Dataset records
◇ ◇ ◇ ◇ ◇ ◇ ◇
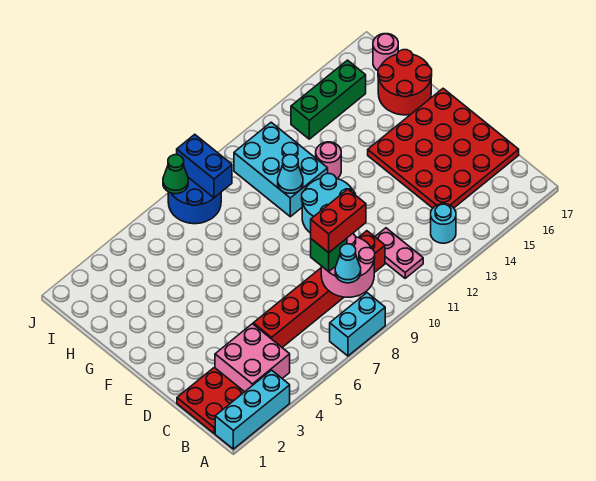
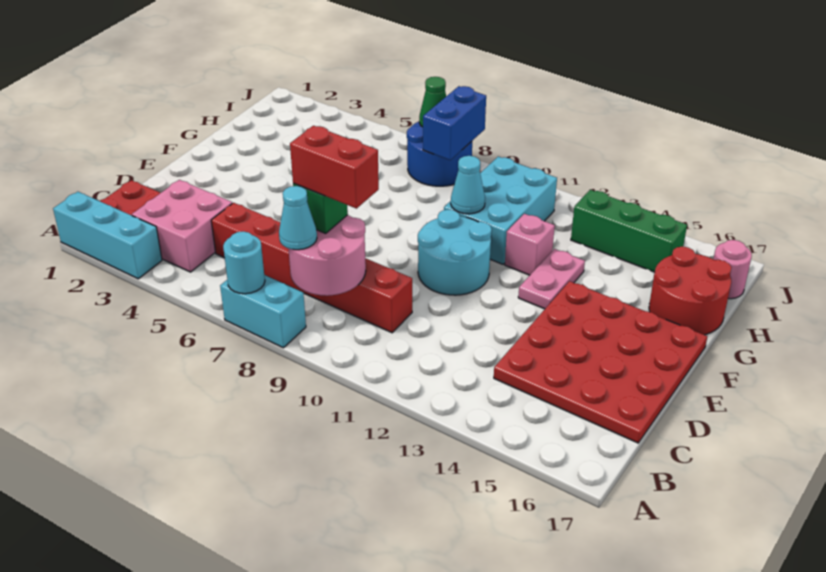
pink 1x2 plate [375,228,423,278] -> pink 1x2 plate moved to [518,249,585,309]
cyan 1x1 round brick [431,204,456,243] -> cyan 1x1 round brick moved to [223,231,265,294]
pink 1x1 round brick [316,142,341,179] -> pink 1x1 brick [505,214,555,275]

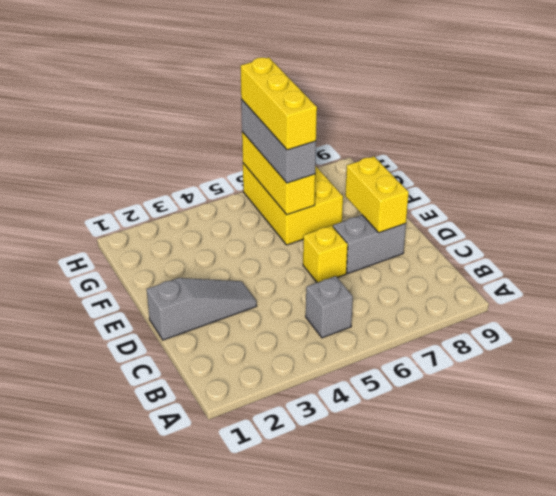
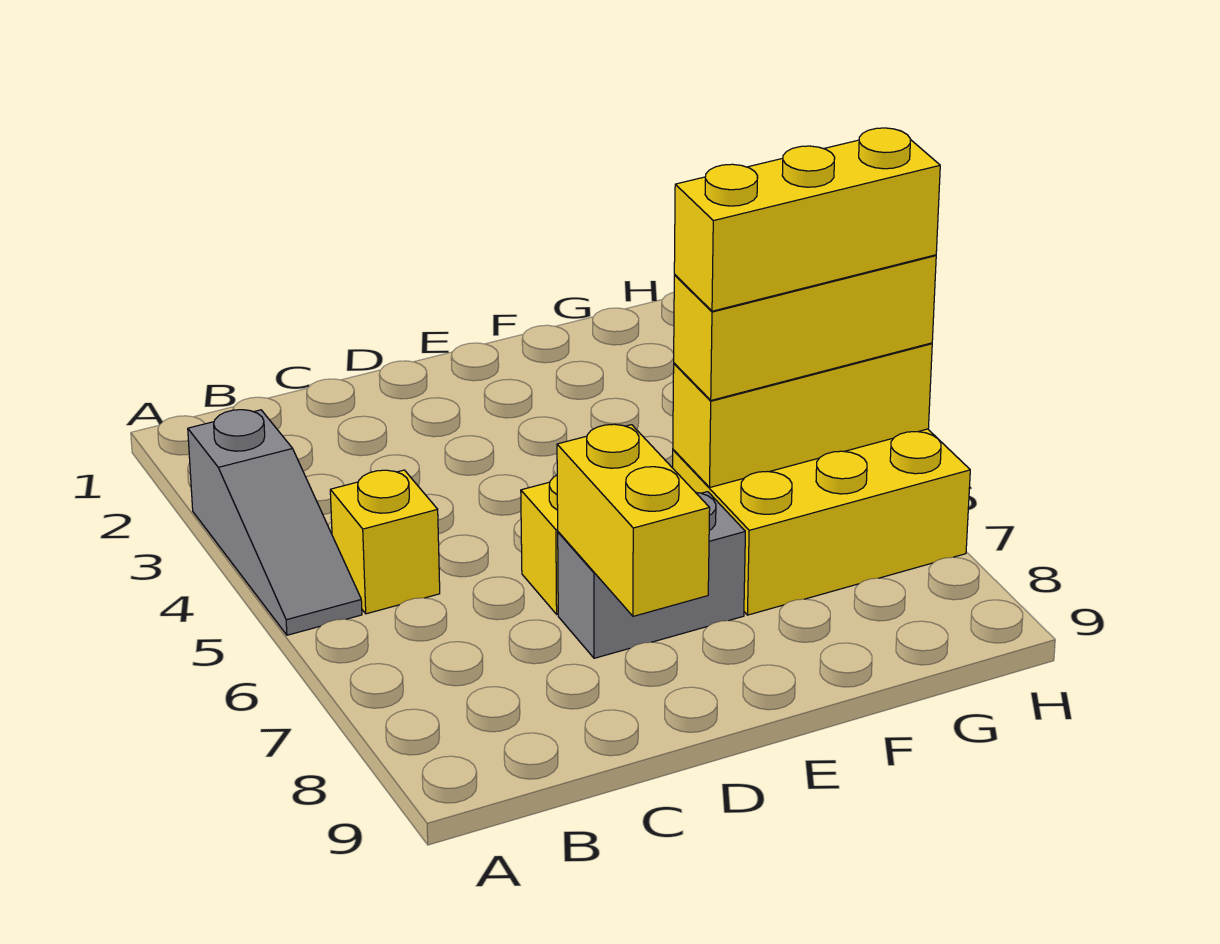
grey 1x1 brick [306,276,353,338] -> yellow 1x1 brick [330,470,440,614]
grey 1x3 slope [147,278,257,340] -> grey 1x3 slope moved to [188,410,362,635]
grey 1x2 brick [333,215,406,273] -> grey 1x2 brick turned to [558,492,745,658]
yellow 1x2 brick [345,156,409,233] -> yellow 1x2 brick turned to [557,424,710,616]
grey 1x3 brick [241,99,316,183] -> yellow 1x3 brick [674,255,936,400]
◇ ◇ ◇ ◇ ◇ ◇ ◇
## Exercise instructions:
For this exercise, copy each line of the data above exactly, from the first through the line containing "grey 1x2 brick [333,215,406,273]", and drop the pictures.

## Result:
pink 1x2 plate [375,228,423,278] -> pink 1x2 plate moved to [518,249,585,309]
cyan 1x1 round brick [431,204,456,243] -> cyan 1x1 round brick moved to [223,231,265,294]
pink 1x1 round brick [316,142,341,179] -> pink 1x1 brick [505,214,555,275]

grey 1x1 brick [306,276,353,338] -> yellow 1x1 brick [330,470,440,614]
grey 1x3 slope [147,278,257,340] -> grey 1x3 slope moved to [188,410,362,635]
grey 1x2 brick [333,215,406,273] -> grey 1x2 brick turned to [558,492,745,658]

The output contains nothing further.